:: Records shown ::

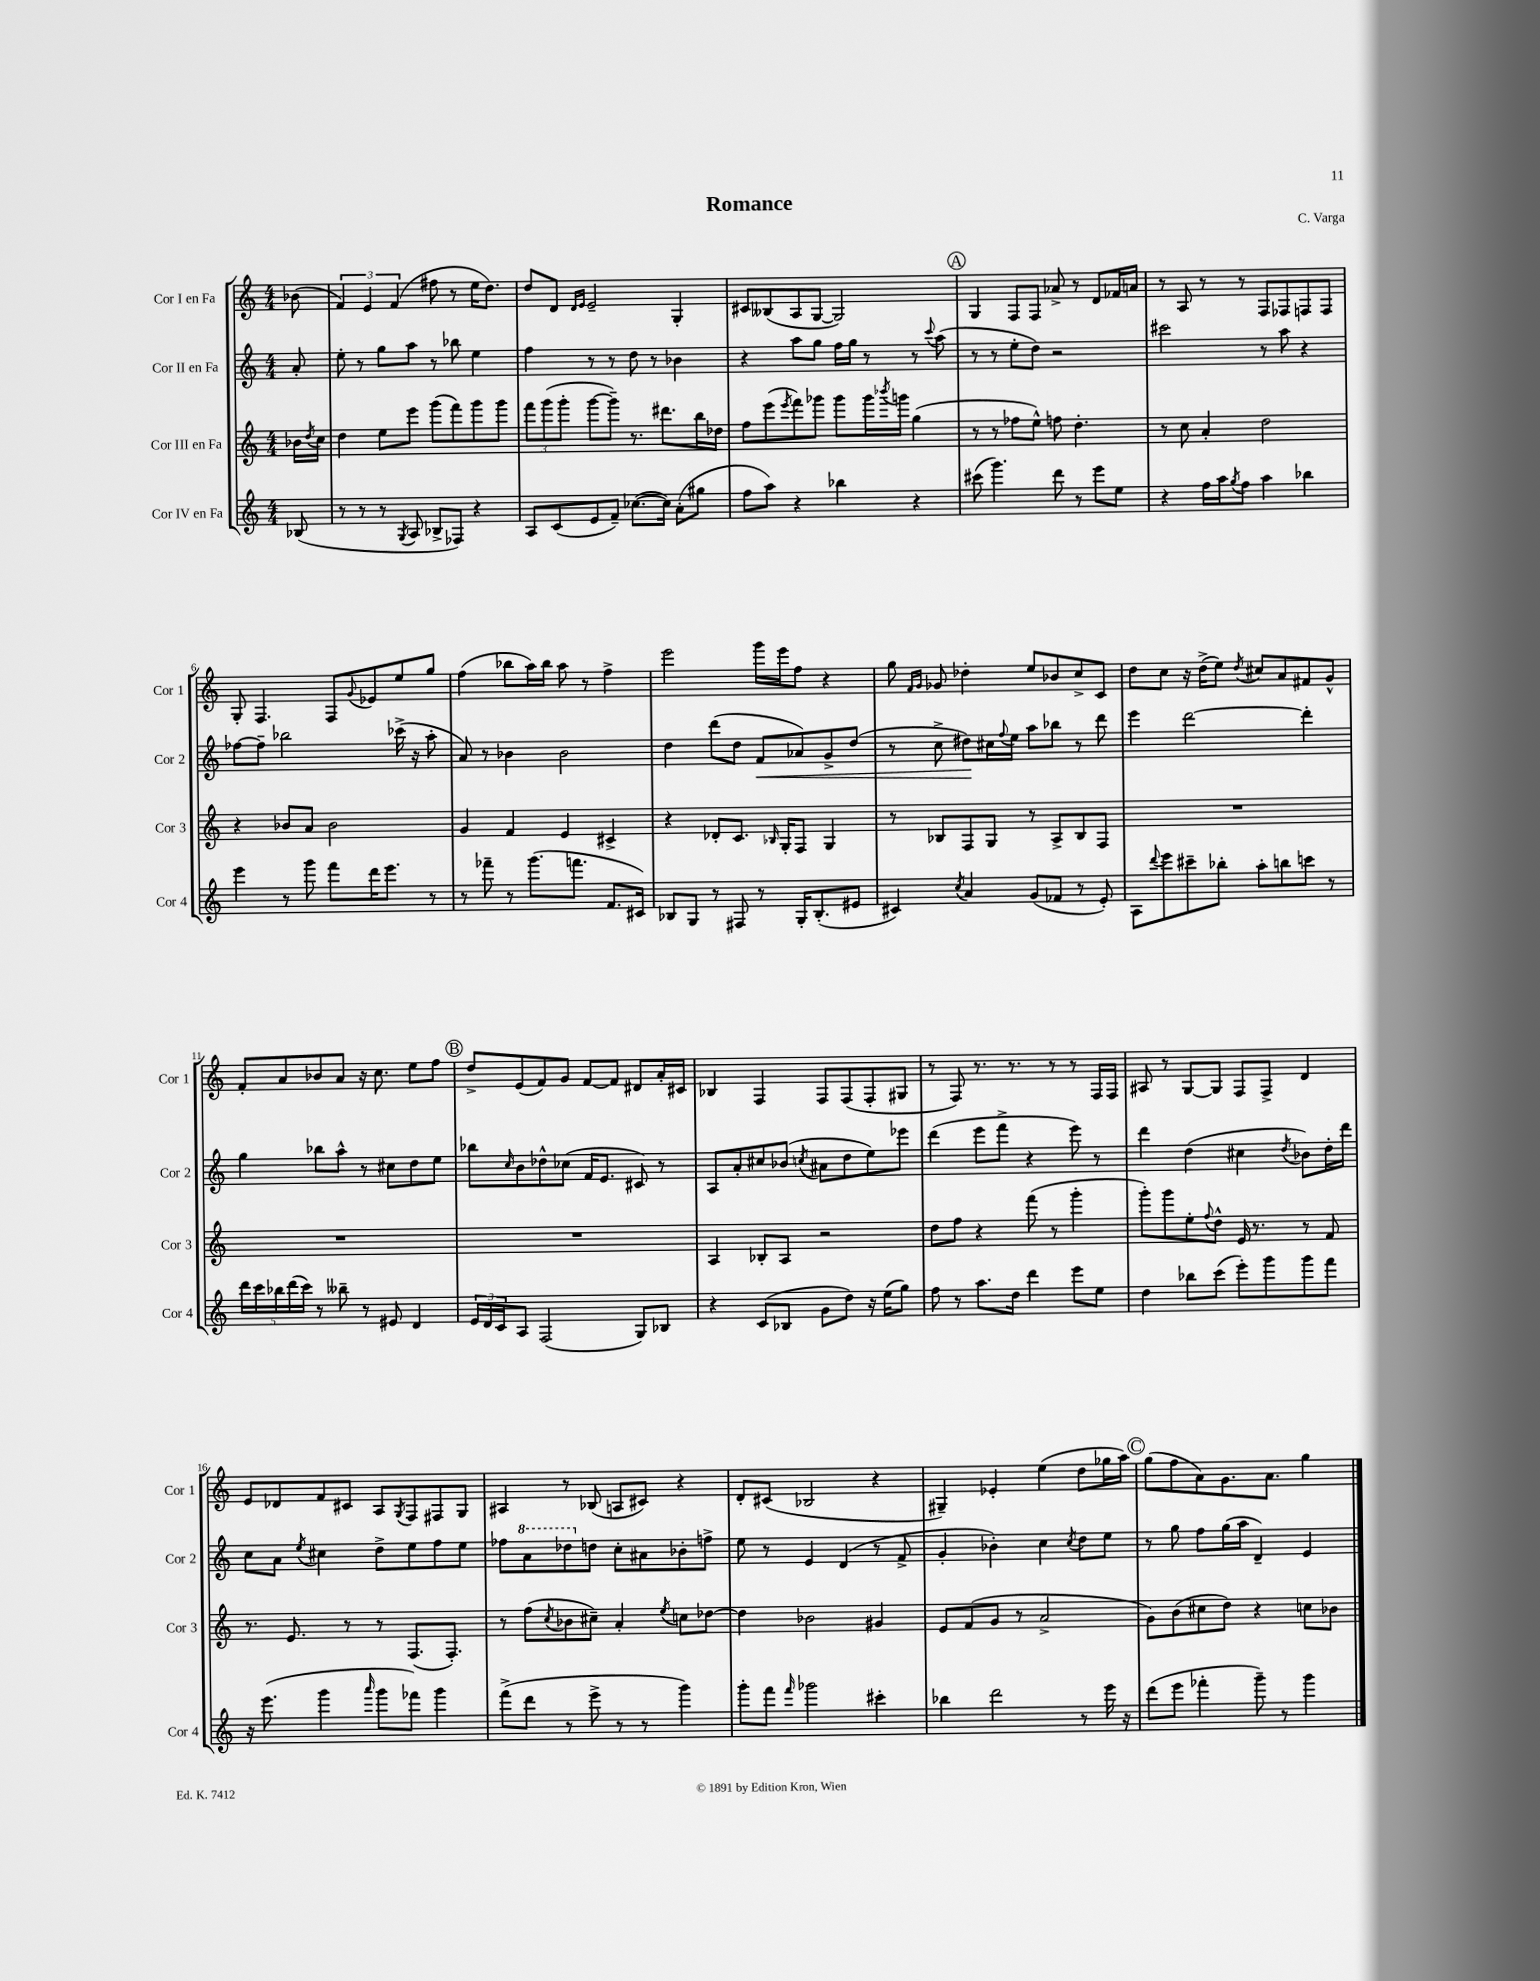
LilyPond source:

\header { title = "Romance" composer = "C. Varga" }
<<
\new StaffGroup <<
\new Staff = "s0" \with { instrumentName = "Cor I en Fa" shortInstrumentName = "Cor 1" } {
    \clef treble \key c \major \numericTimeSignature \time 4/4 \partial 8
    bes'8( |
    \tuplet 3/2 { f'4) e'4 f'4( } fis''8 r8 e''16 d''8.) |
    d''8 d'8 \grace { d'16 e'16 } e'2-- g4-. |
    cis'8 beses8( a8 g8~ g2) |
    \mark \markup { \circle "A" } g4 f8 f8 aes'8-> r8 d'8 fes'16 a'16 |
    r8 a8 r8 r8 f8 fes8 f8 f8 |
    g8-. f4. f8 \appoggiatura { g'8 } ees'8 e''8 g''8 |
    f''4( bes''8 a''16) bes''16 a''8 r8 f''4-> |
    e'''2 g'''16 e'''16 f''8 r4 |
    g''8 \grace { f'16 g'16 } ges'8 des''4-. e''8 bes'8 c''8-> c'8 |
    d''8 c''8 r16 d''16->( e''8) \acciaccatura { d''8 } cis''8 a'8 fis'8 g'8-^ |
    f'8-. a'8 bes'8 a'8 r16 c''8. e''8 f''8 |
    \mark \markup { \circle "B" } d''8-> e'8( f'8) g'8 f'8~ f'8 dis'8 a'16-. cis'16 |
    bes4 f4 f8 f8( f8-. gis8 |
    r8 f8) r8. r8. r8 r8 f16 f16 |
    ais8 r8 g8~ g8 f8 f8-> d'4 |
    e'8 des'8 f'8 cis'8 a8 \acciaccatura { g8 } f8 fis8 g8 |
    ais4 r8 bes8( a8 cis'8) r4 |
    d'8-. cis'8( bes2 r4 |
    gis4--) ees'4-. e''4( d''8 ges''16 a''16) |
    \mark \markup { \circle "C" } g''8( f''8 a'8) g'8. a'8. g''4 \bar "|." |
}
\new Staff = "s1" \with { instrumentName = "Cor II en Fa" shortInstrumentName = "Cor 2" } {
    \clef treble \key c \major \numericTimeSignature \time 4/4 \partial 8
    a'8-. |
    e''8-. r8 g''8 a''8 r8 bes''8 e''4 |
    f''4 r8 r8 d''8 r8 bes'4 |
    r4 a''8 g''8 f''16 g''16 r8 r8 \appoggiatura { c'''8 } a''8( |
    \mark \markup { \circle "A" } r8 r8 e''8-. d''8) r2 |
    cis'''2 r8 a''8 r4 |
    fes''8~ fes''8-- bes''2 ces'''16->( r16 a''8-. |
    a'8) r8 bes'4 bes'2 |
    d''4 d'''8( d''8 f'8\< aes'8) g'8-> d''8( |
    r8 c''8-> dis''8\!) cis''16 \appoggiatura { f''8 } e''16 a''8 bes''8 r8 d'''8 |
    e'''4 d'''2~ d'''4-. |
    g''4 bes''8 a''8-^ r8 cis''8 d''8 e''8 |
    \mark \markup { \circle "B" } bes''8 \grace { c''16 } b'8 des''8-^ ces''8( f'16 e'8. cis'8) r8 |
    a8 a'8-. cis''8 bes'8( \acciaccatura { c''8 } ais'8 d''8 e''8) ees'''8 |
    d'''4( e'''8 f'''8-> r4 e'''8) r8 |
    d'''4 d''4( cis''4 \acciaccatura { d''8 } bes'8) d''16-. d'''16 |
    c''8 a'8 \acciaccatura { e''8 } cis''4 d''8-> e''8 f''8 e''8 |
    fes''8 \ottava #1 a''8 des'''8 \ottava #0 d''!8 c''8-. ais'8 bes'8-. f''8-> |
    e''8 r8 e'4 d'4( r8 f'8-> |
    g'4-. bes'4-.) c''4 \acciaccatura { c''8 } d''8 e''8 |
    \mark \markup { \circle "C" } r8 g''8 f''8 g''16( a''16 d'4--) e'4 \bar "|." |
}
\new Staff = "s2" \with { instrumentName = "Cor III en Fa" shortInstrumentName = "Cor 3" } {
    \clef treble \key c \major \numericTimeSignature \time 4/4 \partial 8
    bes'16 \acciaccatura { d''8 } c''16 |
    d''4 e''8 e'''8 g'''8( f'''8) g'''8 g'''8 |
    \tuplet 3/2 { f'''8 g'''8( g'''8-. } g'''8~ g'''8--) r8. dis'''8. b''16 des''16 |
    f''8 e'''8( \acciaccatura { e'''8 } f'''8) ges'''8 ges'''8 ges'''16 \acciaccatura { bes'''8 } g'''16 g''4( |
    \mark \markup { \circle "A" } r8 r8 fes''8 e''8-^) f''8 d''4.-. |
    r8 c''8 a'4-. d''2 |
    r4 bes'8 a'8 bes'2 |
    g'4 f'4 e'4 cis'4-> |
    r4 des'8-. c'8. \grace { bes16 } g16-. f8 g4 |
    r8 bes8 f8 g8 r8 a8-> bes8 f8 |
    R1 |
    R1 |
    \mark \markup { \circle "B" } R1 |
    a4 bes8-. a8 r2 |
    d''8 f''8 r4 f'''8( r8 g'''4-. |
    g'''8-.) g'''8 e''8-. \appoggiatura { f''8 } d''8-^ e'16 r8. r8 f'8 |
    r8. e'8. r8 r8 f8.( f8.-.) |
    r8 f''8( \acciaccatura { c''8 } bes'8 cis''8--) a'4-. \acciaccatura { e''8 } c''8 des''8~ |
    des''4 bes'2 gis'4 |
    e'8 f'8( g'8 r8 a'2-> |
    \mark \markup { \circle "C" } g'8) b'8( cis''8 d''8) r4 c''8 bes'8 \bar "|." |
}
\new Staff = "s3" \with { instrumentName = "Cor IV en Fa" shortInstrumentName = "Cor 4" } {
    \clef treble \key c \major \numericTimeSignature \time 4/4 \partial 8
    bes8( |
    r8 r8 r8 \acciaccatura { g8 } a8 bes8-> fes8) r4 |
    a8 c'8( e'8 f'8--) ces''8.~( ces''16) a'8-.( gis''8 |
    f''8 a''8) r4 bes''4 r4 |
    \mark \markup { \circle "A" } cis'''8( g'''4.) d'''8 r8 e'''8 e''8 |
    r4 f''16 a''16 \acciaccatura { g''8 } f''8 a''4 bes''4 |
    e'''4 r8 g'''8 f'''8 d'''16 e'''8. r8 |
    r8 fes'''8-- r8 g'''8.( f'''8. f'8. cis'16) |
    bes8 g8 r8 fis8 r8 g16-. bes8.-.( eis'8 |
    cis'4) \acciaccatura { c''8 } a'4 g'8( fes'8 r8 e'8-.) |
    a8 \appoggiatura { d'''8 } e'''8 cis'''8-- bes''8-. a''8-. b''8 c'''8 r8 |
    \tuplet 5/4 { d'''16 c'''16 bes''16 d'''16( c'''16) } r8 beses''8-- r8 eis'8 d'4 |
    \mark \markup { \circle "B" } \tuplet 3/2 { e'16 d'16 c'16 } a8 f2( g8) bes8 |
    r4 c'8( bes8 g'8 d''8) r16 e''16( g''8) |
    f''8 r8 a''8. d''16 d'''4 e'''8 e''8 |
    d''4 bes''8 c'''8( e'''8-.) g'''8 g'''8 f'''8 |
    r16 e'''8.( g'''4 \grace { a'''16 } g'''8 fes'''8) g'''4 |
    f'''8->( d'''8 r8 e'''8-> r8 r8 g'''4) |
    g'''8-. f'''8 \grace { f'''16 } ges'''2 cis'''4-. |
    bes''4 d'''2 r8 e'''16 r16 |
    \mark \markup { \circle "C" } d'''8( e'''8 fes'''4-. g'''8--) r8 g'''4 \bar "|." |
}
>>
>>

:: Aim ::
List each line in the rows above that contains the string "with".

:: Result of this exercise ::
\new Staff = "s0" \with { instrumentName = "Cor I en Fa" shortInstrumentName = "Cor 1" } {
\new Staff = "s1" \with { instrumentName = "Cor II en Fa" shortInstrumentName = "Cor 2" } {
\new Staff = "s2" \with { instrumentName = "Cor III en Fa" shortInstrumentName = "Cor 3" } {
\new Staff = "s3" \with { instrumentName = "Cor IV en Fa" shortInstrumentName = "Cor 4" } {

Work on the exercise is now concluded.